DATASET ENTRIES:

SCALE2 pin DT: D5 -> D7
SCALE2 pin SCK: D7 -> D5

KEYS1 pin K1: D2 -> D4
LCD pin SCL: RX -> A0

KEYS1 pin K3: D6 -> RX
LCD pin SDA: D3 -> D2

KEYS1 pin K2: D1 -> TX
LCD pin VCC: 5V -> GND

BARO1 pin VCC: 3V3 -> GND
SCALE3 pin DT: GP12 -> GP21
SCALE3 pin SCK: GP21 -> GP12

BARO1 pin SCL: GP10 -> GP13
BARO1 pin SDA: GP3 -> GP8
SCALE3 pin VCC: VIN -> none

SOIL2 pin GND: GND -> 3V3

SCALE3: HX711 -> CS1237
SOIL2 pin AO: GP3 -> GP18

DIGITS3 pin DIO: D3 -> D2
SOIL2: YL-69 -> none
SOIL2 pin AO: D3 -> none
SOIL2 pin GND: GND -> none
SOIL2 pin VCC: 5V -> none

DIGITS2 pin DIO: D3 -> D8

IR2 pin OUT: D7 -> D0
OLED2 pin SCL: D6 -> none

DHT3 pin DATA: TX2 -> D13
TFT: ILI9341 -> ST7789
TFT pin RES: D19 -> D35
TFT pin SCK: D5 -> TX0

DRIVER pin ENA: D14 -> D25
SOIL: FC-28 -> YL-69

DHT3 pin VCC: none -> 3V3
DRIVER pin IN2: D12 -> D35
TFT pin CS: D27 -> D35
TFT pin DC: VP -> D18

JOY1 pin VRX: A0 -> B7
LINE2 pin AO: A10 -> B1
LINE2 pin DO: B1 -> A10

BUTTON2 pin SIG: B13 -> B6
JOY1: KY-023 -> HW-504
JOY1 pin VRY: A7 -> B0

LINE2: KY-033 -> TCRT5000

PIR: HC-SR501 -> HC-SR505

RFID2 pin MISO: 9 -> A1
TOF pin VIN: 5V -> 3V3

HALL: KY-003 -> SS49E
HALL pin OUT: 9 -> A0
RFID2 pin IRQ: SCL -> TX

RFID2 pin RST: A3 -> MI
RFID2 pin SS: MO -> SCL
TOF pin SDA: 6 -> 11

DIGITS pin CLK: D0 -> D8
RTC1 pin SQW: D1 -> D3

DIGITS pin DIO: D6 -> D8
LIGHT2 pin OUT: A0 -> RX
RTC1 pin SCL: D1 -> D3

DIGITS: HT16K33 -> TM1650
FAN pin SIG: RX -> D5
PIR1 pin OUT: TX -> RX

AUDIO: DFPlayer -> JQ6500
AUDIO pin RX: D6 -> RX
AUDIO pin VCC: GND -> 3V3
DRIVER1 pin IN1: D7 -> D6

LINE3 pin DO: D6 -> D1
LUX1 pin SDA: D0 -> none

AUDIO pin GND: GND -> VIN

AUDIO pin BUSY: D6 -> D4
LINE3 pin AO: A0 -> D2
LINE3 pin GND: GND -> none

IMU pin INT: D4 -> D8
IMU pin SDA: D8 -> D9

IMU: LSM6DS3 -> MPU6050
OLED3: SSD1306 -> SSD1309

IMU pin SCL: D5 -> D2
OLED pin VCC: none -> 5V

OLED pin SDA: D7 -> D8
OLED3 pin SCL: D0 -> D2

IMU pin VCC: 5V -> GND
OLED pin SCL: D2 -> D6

WHAT THE EXERCISE ASKS:
Print exactly the lines from the one containing "OLED3 pin SCL: D0 -> D2" through the last line of the records above, both included.

TASK RESPONSE:
OLED3 pin SCL: D0 -> D2

IMU pin VCC: 5V -> GND
OLED pin SCL: D2 -> D6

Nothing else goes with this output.